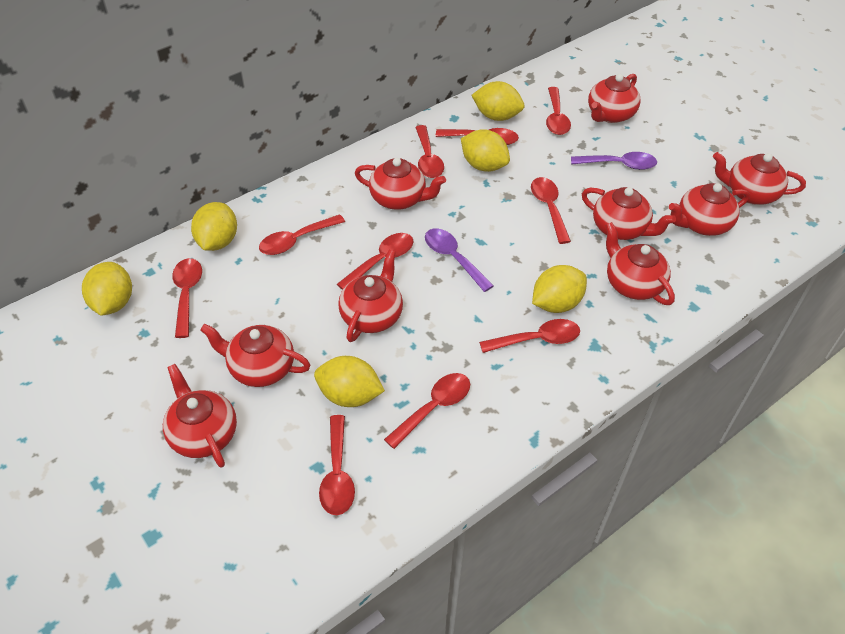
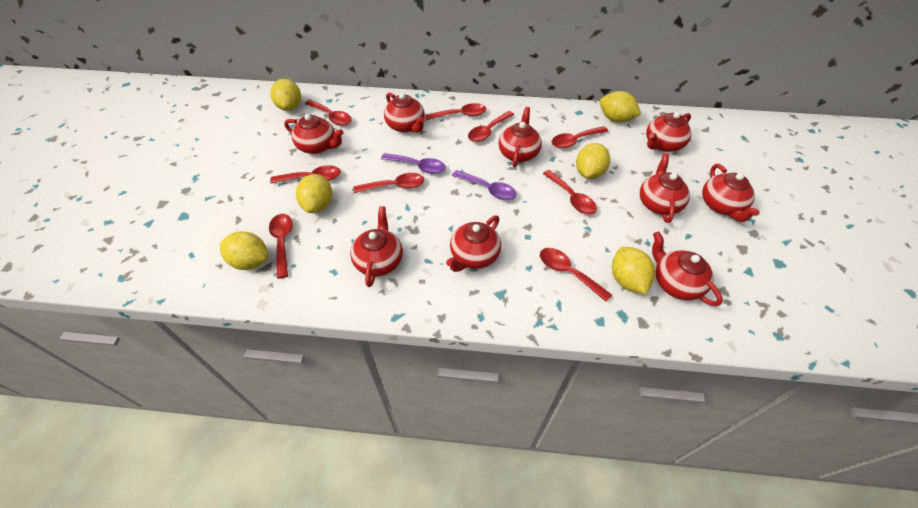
red spoon: 10 -> 9

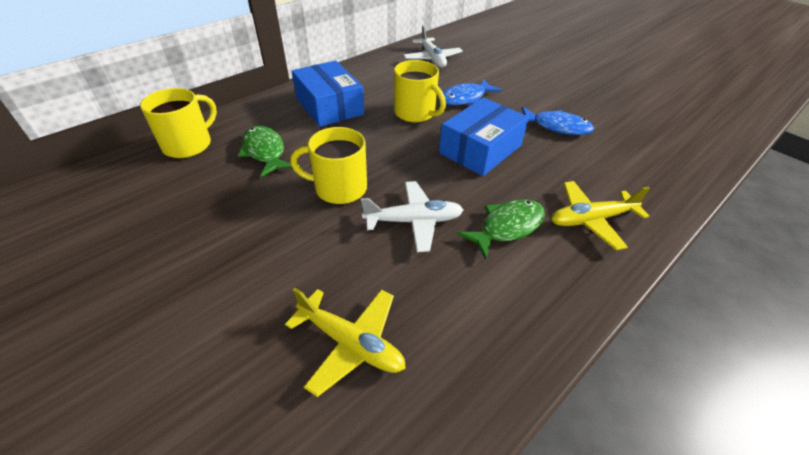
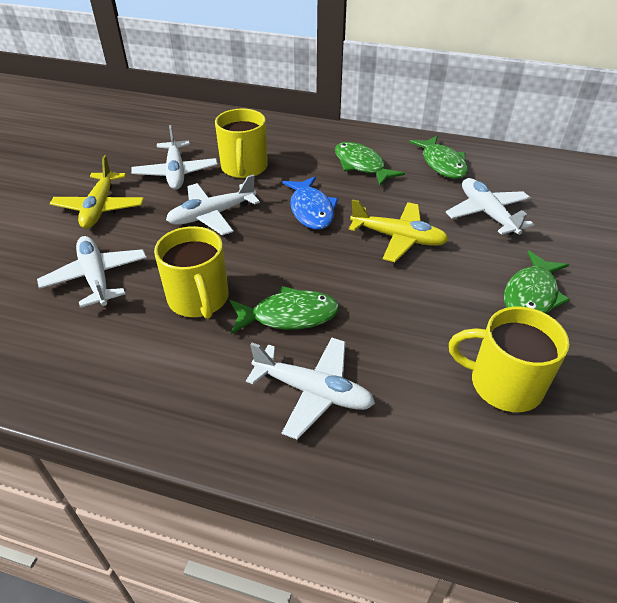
blue box: 2 -> 0
blue fish: 2 -> 1
green fish: 2 -> 4
white plane: 2 -> 5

========================================

> _Task to complete_
Print every entry above verbatim but drop the images.

> _Answer section_
red spoon: 10 -> 9

blue box: 2 -> 0
blue fish: 2 -> 1
green fish: 2 -> 4
white plane: 2 -> 5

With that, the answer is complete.